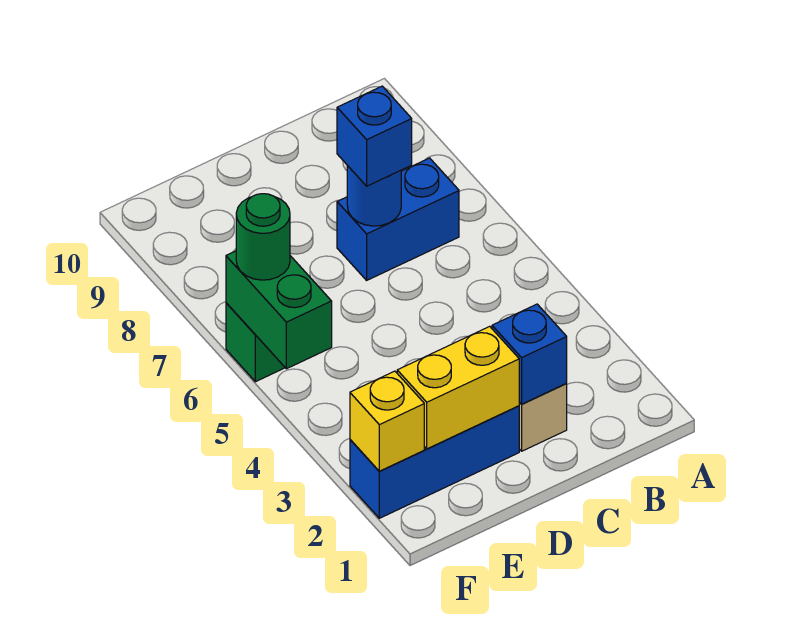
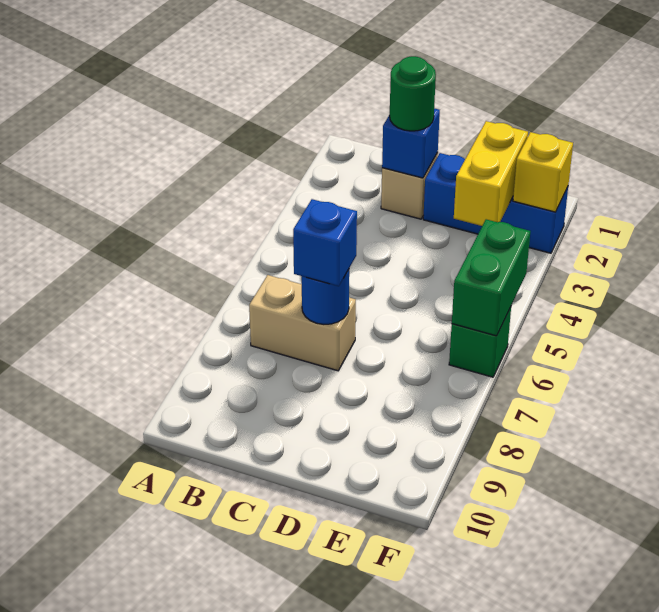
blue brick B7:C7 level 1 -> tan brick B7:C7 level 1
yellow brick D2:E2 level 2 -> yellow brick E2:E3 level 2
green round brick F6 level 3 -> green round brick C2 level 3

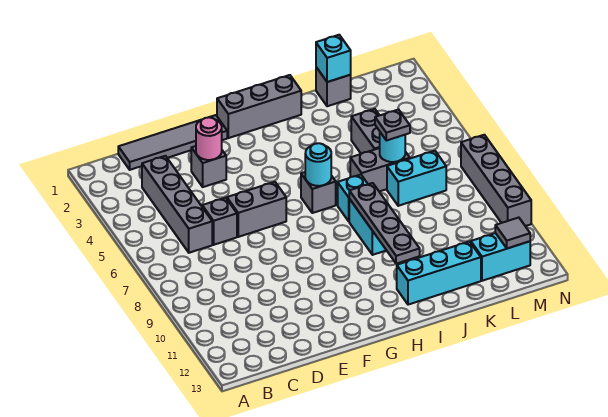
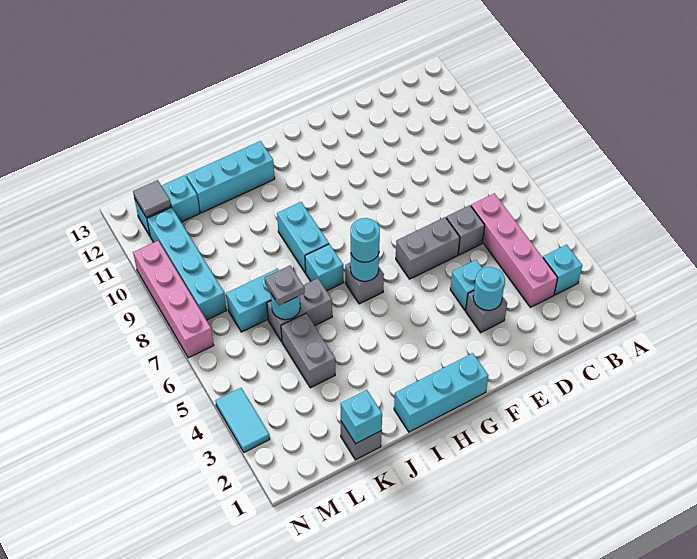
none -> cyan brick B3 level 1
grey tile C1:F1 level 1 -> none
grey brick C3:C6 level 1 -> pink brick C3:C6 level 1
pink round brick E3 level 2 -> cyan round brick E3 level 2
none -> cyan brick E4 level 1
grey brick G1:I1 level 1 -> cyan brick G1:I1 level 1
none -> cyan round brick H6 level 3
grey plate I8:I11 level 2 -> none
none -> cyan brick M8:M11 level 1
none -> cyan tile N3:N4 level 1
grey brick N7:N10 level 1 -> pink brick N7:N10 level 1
# # # #
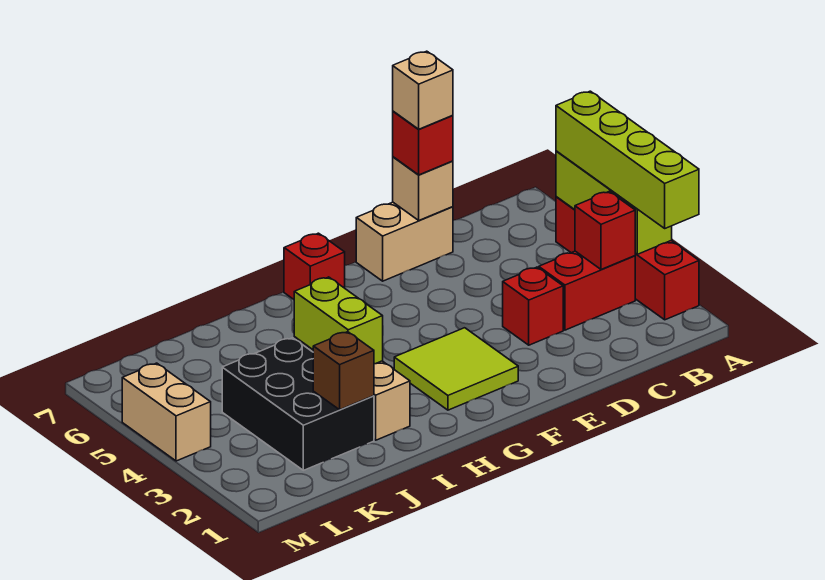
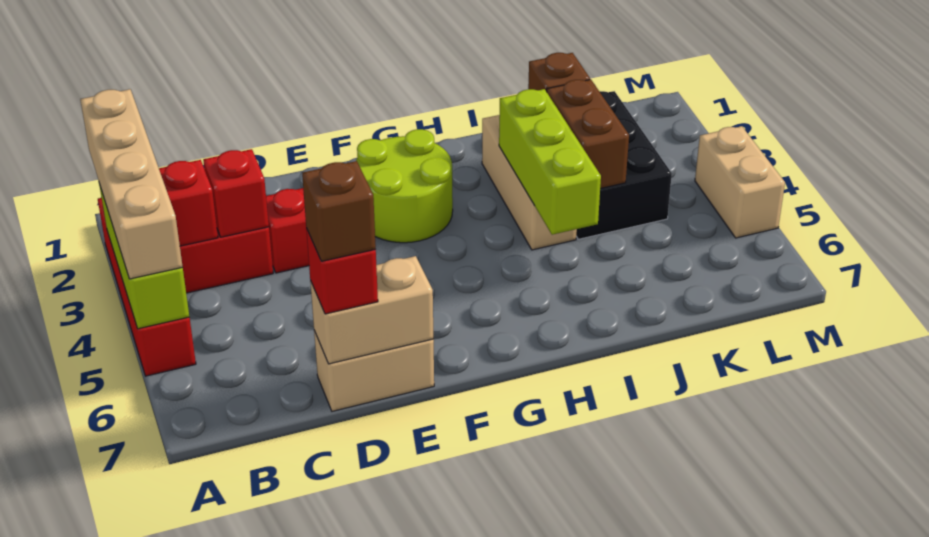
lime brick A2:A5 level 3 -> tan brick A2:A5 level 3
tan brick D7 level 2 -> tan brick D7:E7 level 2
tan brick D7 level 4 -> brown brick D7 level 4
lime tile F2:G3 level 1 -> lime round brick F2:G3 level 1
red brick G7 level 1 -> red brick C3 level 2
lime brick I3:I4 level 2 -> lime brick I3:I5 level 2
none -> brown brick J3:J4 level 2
# # # #
PROBLEM TO SOLVE: Would you copy out every line in the records that includes the string "round"?

ANSWER SPACE:
green round brick F6 level 3 -> green round brick C2 level 3
pink round brick E3 level 2 -> cyan round brick E3 level 2
none -> cyan round brick H6 level 3
lime tile F2:G3 level 1 -> lime round brick F2:G3 level 1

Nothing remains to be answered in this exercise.